*TASK OBJECTIVE*
Only the lines from the one with "RADIO3 pin MOSI: 16 -> RX" to the end of the records are wanted, each repeated exactly, both ends included.

*SOURCE DATA*
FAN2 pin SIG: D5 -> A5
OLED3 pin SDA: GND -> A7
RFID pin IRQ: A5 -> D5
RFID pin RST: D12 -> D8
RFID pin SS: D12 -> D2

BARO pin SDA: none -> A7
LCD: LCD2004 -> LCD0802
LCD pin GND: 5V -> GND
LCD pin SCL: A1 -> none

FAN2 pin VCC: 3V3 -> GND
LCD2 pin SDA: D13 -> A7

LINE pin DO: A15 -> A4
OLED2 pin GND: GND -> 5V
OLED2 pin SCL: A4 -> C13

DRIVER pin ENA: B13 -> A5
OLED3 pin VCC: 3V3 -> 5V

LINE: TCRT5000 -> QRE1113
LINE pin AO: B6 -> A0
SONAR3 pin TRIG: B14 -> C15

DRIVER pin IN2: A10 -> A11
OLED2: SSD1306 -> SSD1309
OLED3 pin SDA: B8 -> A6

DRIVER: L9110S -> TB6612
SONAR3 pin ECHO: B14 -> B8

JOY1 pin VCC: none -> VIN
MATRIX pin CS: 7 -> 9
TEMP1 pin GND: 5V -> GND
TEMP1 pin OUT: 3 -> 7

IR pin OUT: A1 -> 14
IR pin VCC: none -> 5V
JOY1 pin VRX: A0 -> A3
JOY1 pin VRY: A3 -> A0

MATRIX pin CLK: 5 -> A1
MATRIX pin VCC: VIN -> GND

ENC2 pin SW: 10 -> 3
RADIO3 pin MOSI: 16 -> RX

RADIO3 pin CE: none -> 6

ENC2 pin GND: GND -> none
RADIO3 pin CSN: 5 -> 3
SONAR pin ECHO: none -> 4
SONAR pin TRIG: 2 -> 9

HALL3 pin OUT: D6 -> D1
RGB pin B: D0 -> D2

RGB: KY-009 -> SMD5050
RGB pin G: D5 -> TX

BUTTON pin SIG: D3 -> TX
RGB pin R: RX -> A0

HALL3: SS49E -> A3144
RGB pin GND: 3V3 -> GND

*RESULT FOR THIS EXERCISE*
RADIO3 pin MOSI: 16 -> RX

RADIO3 pin CE: none -> 6

ENC2 pin GND: GND -> none
RADIO3 pin CSN: 5 -> 3
SONAR pin ECHO: none -> 4
SONAR pin TRIG: 2 -> 9

HALL3 pin OUT: D6 -> D1
RGB pin B: D0 -> D2

RGB: KY-009 -> SMD5050
RGB pin G: D5 -> TX

BUTTON pin SIG: D3 -> TX
RGB pin R: RX -> A0

HALL3: SS49E -> A3144
RGB pin GND: 3V3 -> GND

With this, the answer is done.